### GOAL
Copy the rows below word for word, from the line with "Fairbrook [725, 1439]" to the line with "deserted [419, 699]", including both of those lines.
# start of RECORD EXTRACTS
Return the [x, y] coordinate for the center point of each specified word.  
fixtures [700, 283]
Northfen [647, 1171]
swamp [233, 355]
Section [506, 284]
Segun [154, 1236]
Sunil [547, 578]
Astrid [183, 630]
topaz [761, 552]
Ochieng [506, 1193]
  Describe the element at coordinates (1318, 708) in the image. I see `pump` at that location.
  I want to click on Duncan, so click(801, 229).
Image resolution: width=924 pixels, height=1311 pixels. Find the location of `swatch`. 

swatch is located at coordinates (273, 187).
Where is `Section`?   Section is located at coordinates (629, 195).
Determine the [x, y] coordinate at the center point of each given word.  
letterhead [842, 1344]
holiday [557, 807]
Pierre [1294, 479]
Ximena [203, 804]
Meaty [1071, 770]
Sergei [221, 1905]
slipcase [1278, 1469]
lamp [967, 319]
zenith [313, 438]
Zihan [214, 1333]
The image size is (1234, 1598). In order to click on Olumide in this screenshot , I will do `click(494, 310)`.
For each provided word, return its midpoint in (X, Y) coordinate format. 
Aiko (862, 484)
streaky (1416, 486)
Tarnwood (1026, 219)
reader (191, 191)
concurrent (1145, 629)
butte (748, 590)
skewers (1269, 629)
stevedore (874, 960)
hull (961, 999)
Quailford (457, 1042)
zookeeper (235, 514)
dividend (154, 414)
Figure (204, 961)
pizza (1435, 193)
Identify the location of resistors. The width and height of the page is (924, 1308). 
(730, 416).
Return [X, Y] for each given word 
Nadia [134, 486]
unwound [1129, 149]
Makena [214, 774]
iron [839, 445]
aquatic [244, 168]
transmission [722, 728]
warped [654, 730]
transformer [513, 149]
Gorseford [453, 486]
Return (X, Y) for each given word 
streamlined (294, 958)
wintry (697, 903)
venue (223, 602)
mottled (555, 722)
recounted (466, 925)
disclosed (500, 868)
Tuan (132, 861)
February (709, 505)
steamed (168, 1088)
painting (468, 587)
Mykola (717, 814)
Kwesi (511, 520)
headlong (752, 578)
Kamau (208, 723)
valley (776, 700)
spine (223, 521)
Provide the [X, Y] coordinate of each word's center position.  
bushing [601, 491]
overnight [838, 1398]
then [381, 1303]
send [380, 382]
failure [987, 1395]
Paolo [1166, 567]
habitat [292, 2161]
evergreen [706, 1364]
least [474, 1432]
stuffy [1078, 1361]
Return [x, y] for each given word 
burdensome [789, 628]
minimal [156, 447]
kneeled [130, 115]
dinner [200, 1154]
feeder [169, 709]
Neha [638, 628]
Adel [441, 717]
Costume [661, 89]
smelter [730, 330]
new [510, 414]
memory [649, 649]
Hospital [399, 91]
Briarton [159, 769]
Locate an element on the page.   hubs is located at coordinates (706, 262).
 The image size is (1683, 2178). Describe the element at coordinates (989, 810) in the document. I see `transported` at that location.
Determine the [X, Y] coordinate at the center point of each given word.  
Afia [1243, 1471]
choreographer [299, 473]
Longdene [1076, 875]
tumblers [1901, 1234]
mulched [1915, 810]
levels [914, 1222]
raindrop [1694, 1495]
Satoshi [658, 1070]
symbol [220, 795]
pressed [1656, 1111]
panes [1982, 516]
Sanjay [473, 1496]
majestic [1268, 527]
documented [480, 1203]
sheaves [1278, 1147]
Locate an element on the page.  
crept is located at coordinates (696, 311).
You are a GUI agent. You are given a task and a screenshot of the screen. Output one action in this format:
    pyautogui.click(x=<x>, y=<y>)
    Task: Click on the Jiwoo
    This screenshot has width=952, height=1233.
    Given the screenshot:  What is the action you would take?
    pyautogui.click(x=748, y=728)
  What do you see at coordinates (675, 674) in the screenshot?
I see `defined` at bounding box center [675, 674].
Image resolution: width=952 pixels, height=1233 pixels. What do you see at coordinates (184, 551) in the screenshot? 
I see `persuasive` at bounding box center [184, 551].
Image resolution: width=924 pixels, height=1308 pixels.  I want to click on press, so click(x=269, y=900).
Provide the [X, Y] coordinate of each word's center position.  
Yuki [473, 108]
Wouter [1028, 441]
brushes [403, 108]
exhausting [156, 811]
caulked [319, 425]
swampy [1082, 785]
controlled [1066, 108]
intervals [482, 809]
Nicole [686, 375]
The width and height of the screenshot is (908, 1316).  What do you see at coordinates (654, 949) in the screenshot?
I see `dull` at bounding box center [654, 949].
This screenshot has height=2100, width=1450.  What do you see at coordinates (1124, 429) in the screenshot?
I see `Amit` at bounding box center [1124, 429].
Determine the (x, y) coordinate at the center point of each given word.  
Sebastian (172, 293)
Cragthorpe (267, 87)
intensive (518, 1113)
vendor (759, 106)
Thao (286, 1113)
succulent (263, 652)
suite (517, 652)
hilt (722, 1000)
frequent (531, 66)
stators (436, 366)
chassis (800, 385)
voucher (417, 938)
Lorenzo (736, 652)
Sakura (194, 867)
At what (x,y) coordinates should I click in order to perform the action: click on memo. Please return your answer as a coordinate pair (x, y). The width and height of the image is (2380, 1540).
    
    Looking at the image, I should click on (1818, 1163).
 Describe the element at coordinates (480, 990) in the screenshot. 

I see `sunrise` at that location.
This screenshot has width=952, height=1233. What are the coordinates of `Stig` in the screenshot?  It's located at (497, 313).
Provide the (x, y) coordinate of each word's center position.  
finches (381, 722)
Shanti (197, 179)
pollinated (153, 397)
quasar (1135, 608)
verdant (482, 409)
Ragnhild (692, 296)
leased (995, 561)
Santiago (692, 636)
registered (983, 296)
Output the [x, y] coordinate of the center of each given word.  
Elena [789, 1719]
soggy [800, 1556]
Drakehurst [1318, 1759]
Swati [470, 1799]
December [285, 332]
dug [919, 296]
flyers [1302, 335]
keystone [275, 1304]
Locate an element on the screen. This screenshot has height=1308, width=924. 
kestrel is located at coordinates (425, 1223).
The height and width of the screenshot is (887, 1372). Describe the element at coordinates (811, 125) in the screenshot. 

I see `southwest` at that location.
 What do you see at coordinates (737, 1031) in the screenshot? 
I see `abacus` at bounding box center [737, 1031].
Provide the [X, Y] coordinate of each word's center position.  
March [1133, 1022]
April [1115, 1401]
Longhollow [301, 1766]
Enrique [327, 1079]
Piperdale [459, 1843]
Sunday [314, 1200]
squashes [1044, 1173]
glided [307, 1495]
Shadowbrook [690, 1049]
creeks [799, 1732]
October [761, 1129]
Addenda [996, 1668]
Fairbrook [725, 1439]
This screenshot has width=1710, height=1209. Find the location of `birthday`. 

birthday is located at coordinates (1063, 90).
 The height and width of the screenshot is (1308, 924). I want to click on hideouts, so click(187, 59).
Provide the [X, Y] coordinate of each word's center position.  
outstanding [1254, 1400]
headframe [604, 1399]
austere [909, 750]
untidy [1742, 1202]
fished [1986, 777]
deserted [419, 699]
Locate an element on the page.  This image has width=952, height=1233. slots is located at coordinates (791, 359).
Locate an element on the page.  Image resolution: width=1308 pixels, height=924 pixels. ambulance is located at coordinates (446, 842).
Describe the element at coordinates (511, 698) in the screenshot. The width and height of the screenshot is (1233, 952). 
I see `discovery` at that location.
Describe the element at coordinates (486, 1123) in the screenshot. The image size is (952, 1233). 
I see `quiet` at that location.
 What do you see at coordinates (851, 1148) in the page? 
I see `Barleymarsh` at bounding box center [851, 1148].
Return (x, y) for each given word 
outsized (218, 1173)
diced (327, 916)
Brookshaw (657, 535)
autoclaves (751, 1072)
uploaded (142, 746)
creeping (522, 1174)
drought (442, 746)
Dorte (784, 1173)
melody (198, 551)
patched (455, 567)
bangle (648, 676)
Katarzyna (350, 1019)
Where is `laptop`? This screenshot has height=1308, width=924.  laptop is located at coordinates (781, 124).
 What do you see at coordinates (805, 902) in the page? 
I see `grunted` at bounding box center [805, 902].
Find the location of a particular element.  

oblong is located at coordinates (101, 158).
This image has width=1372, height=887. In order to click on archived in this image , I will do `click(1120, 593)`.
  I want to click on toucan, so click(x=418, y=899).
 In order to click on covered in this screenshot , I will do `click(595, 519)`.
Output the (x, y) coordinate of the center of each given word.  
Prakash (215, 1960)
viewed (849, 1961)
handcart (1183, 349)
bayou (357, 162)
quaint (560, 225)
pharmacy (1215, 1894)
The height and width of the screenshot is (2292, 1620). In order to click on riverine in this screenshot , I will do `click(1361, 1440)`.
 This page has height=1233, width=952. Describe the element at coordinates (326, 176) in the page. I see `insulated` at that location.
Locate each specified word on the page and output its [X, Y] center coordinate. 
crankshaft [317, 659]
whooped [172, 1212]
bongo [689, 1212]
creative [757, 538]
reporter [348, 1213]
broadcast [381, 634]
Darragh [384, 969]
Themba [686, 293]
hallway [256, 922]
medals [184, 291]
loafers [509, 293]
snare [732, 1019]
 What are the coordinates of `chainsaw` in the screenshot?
# end of RECORD EXTRACTS
### SOLUTION TO THIS TASK
Fairbrook [725, 1439]
This screenshot has width=1710, height=1209. Find the location of `birthday`. 

birthday is located at coordinates (1063, 90).
 The height and width of the screenshot is (1308, 924). I want to click on hideouts, so click(187, 59).
Provide the [X, Y] coordinate of each word's center position.  
outstanding [1254, 1400]
headframe [604, 1399]
austere [909, 750]
untidy [1742, 1202]
fished [1986, 777]
deserted [419, 699]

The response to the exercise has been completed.